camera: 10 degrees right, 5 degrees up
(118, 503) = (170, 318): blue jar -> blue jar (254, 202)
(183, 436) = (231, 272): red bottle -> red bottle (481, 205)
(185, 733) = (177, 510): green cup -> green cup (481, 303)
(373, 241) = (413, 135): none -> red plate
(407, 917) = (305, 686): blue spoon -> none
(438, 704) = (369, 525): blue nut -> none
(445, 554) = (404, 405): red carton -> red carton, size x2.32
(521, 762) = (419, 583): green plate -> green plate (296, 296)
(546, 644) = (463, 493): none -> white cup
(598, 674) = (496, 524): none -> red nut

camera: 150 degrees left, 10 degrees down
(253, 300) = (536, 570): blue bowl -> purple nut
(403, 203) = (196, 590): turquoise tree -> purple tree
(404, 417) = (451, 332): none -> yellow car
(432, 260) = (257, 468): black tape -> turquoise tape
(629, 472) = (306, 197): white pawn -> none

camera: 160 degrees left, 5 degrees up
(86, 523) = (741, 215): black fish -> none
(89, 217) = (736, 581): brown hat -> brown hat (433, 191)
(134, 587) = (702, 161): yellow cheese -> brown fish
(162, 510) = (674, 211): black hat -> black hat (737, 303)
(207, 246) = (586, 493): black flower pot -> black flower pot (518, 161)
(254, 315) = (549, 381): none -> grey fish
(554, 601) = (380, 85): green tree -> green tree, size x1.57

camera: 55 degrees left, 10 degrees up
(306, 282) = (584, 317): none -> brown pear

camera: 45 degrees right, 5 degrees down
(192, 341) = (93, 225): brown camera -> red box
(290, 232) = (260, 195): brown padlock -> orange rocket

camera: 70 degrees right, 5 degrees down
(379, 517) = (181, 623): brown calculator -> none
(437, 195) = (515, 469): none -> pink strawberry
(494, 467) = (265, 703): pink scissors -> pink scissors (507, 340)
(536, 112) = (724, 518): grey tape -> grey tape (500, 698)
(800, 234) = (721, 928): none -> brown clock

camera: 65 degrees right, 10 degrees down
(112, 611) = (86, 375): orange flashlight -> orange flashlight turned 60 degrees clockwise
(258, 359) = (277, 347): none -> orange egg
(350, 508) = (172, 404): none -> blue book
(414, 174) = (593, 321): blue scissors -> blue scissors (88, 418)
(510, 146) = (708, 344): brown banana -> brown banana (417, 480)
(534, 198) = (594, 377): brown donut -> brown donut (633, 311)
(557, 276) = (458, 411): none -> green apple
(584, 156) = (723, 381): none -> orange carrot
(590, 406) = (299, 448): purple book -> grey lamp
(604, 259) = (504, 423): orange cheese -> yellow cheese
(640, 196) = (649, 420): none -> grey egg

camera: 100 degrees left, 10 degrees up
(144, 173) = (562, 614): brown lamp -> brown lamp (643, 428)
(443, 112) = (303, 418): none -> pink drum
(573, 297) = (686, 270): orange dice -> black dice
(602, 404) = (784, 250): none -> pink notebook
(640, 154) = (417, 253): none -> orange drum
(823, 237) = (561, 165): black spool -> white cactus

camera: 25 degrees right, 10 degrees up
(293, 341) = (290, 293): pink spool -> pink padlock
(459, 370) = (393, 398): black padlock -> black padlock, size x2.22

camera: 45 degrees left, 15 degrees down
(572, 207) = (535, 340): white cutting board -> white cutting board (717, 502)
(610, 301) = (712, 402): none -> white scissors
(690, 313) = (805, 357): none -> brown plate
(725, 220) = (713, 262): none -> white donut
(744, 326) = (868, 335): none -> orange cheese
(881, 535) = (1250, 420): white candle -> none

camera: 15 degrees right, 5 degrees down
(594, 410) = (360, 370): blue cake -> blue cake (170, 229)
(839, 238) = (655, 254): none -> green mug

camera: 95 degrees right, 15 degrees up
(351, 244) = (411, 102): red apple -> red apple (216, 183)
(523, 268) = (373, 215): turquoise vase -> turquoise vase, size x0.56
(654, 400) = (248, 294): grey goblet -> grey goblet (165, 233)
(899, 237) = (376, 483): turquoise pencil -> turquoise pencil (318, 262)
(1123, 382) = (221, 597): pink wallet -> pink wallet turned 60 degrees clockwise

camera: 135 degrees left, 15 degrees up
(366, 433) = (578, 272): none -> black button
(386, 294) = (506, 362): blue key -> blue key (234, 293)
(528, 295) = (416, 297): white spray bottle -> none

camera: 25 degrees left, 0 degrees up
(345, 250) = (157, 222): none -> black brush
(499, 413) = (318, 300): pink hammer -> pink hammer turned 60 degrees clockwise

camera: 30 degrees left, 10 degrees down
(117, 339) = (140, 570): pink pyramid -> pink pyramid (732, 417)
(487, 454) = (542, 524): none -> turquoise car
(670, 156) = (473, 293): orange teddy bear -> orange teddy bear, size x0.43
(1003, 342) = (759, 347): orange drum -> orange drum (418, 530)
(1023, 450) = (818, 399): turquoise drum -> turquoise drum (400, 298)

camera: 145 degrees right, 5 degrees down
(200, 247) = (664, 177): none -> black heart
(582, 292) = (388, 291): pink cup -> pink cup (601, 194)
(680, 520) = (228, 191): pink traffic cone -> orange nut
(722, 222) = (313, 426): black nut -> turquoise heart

*-*-*

▸ **EXERCISE BRIEF**: Your answer must be the line containing "camera: 135 degrees left, 15 degrees up" through the last line above, copied exactly, with nothing added.

▸ **EXERCISE RESULT**:
camera: 135 degrees left, 15 degrees up
(366, 433) = (578, 272): none -> black button
(386, 294) = (506, 362): blue key -> blue key (234, 293)
(528, 295) = (416, 297): white spray bottle -> none

camera: 25 degrees left, 0 degrees up
(345, 250) = (157, 222): none -> black brush
(499, 413) = (318, 300): pink hammer -> pink hammer turned 60 degrees clockwise

camera: 30 degrees left, 10 degrees down
(117, 339) = (140, 570): pink pyramid -> pink pyramid (732, 417)
(487, 454) = (542, 524): none -> turquoise car
(670, 156) = (473, 293): orange teddy bear -> orange teddy bear, size x0.43
(1003, 342) = (759, 347): orange drum -> orange drum (418, 530)
(1023, 450) = (818, 399): turquoise drum -> turquoise drum (400, 298)

camera: 145 degrees right, 5 degrees down
(200, 247) = (664, 177): none -> black heart
(582, 292) = (388, 291): pink cup -> pink cup (601, 194)
(680, 520) = (228, 191): pink traffic cone -> orange nut
(722, 222) = (313, 426): black nut -> turquoise heart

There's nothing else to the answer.